§ **To do**: Copy each line below that includes "none".

§ **Records provided**:

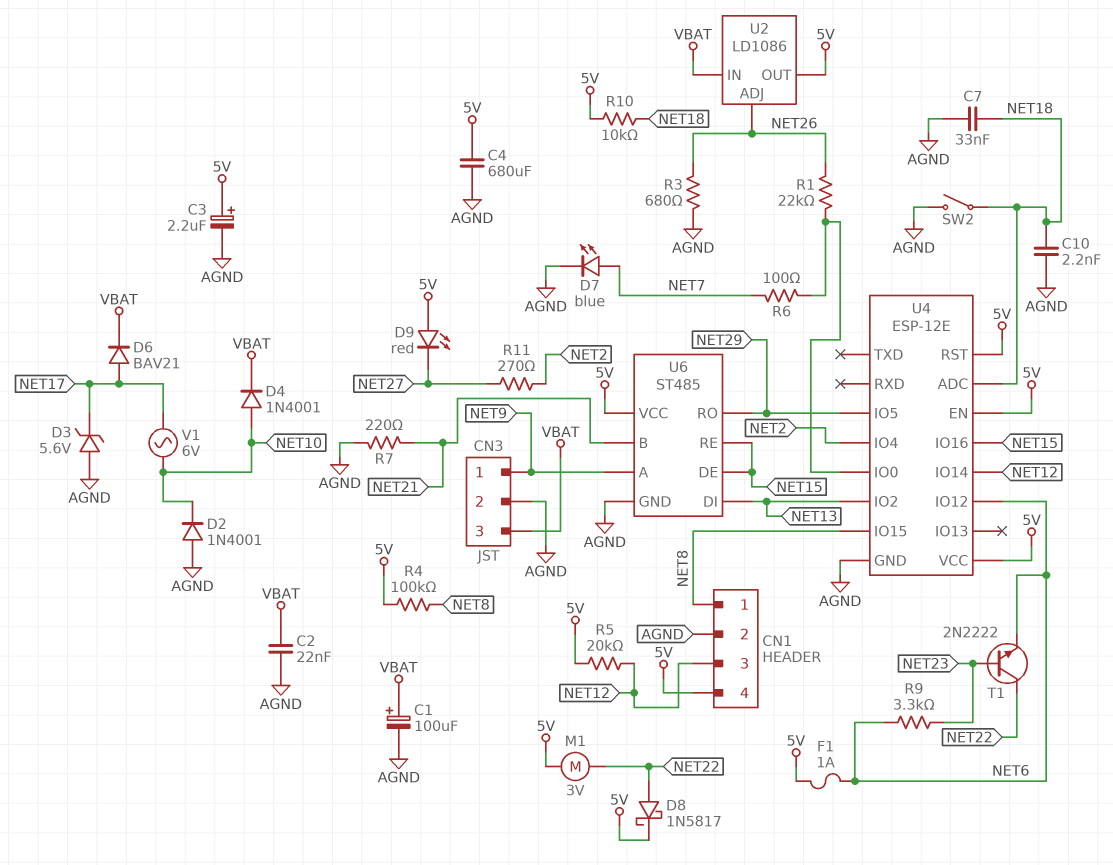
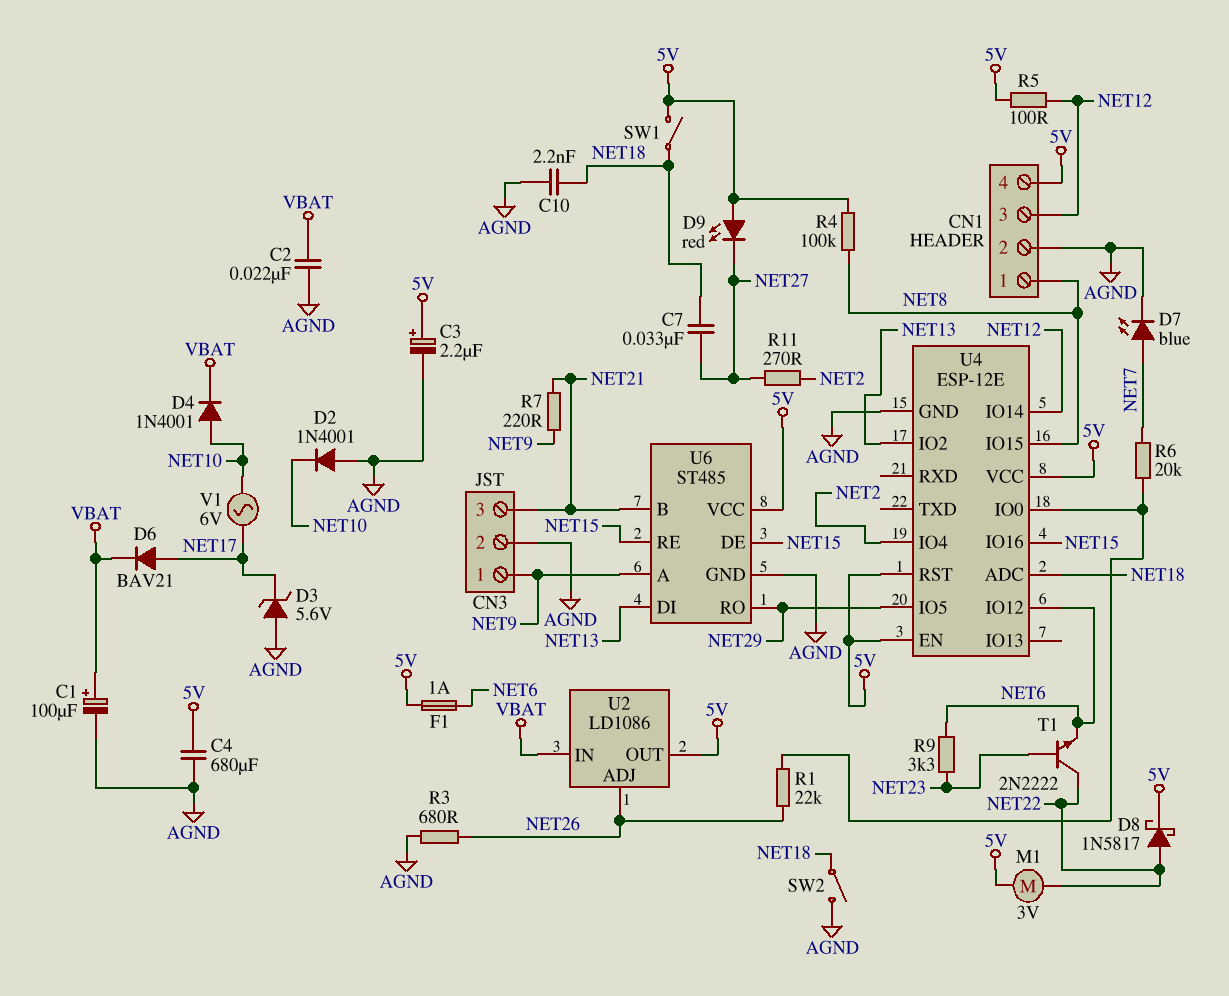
C7: 33nF (AGND, NET18) -> 33nF (NET18, NET27)
CN3 pin 3: VBAT -> NET21
R5: 20k (5V, NET12) -> 100 (5V, NET12)
R6: 100 (NET7, U4/IO0) -> 20k (NET7, U4/IO0)
R7: 220 (AGND, NET21) -> 220 (NET9, NET21)
R10: 10k (5V, NET18) -> none
SW1: none -> switch (5V, NET18)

§ **Reply to the exercise**:
R10: 10k (5V, NET18) -> none
SW1: none -> switch (5V, NET18)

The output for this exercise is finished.